Segment Open

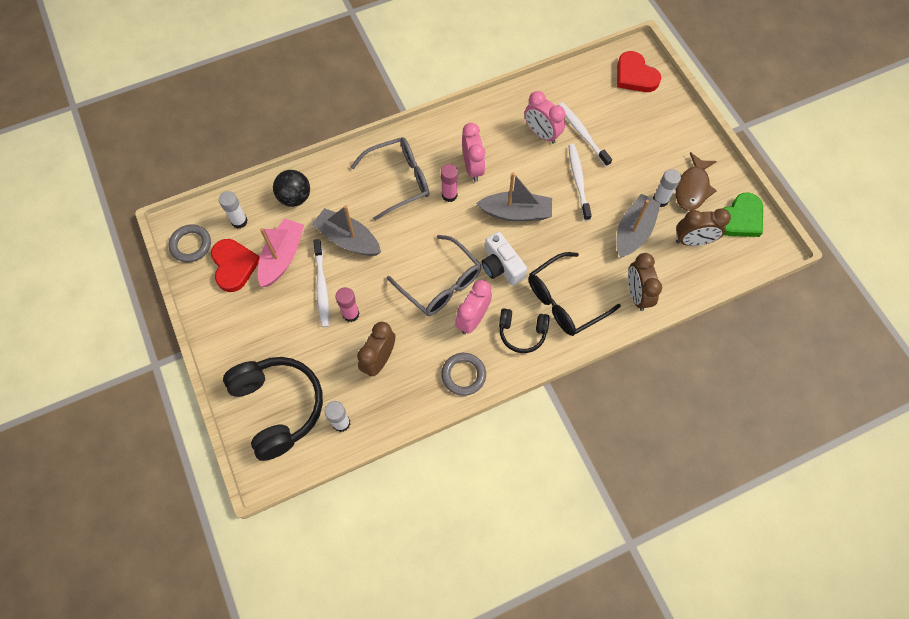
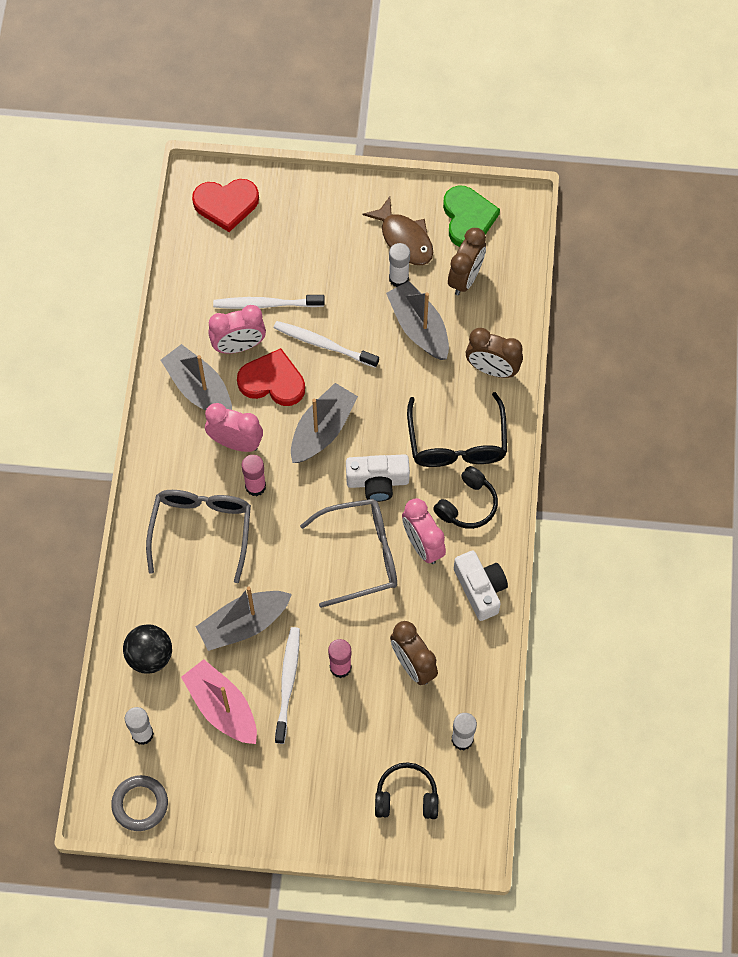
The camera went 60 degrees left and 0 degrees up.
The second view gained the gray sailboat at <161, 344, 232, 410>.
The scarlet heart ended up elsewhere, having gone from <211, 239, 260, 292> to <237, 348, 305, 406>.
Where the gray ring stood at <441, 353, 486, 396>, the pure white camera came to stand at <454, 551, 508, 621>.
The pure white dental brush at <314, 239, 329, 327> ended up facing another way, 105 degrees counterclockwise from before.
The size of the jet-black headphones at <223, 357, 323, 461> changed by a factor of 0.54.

Segment Closed

Copy the material shown above in full and exactly. Skip the pictures.

ANSWER SPACE
The camera went 60 degrees left and 0 degrees up.
The second view gained the gray sailboat at <161, 344, 232, 410>.
The scarlet heart ended up elsewhere, having gone from <211, 239, 260, 292> to <237, 348, 305, 406>.
Where the gray ring stood at <441, 353, 486, 396>, the pure white camera came to stand at <454, 551, 508, 621>.
The pure white dental brush at <314, 239, 329, 327> ended up facing another way, 105 degrees counterclockwise from before.
The size of the jet-black headphones at <223, 357, 323, 461> changed by a factor of 0.54.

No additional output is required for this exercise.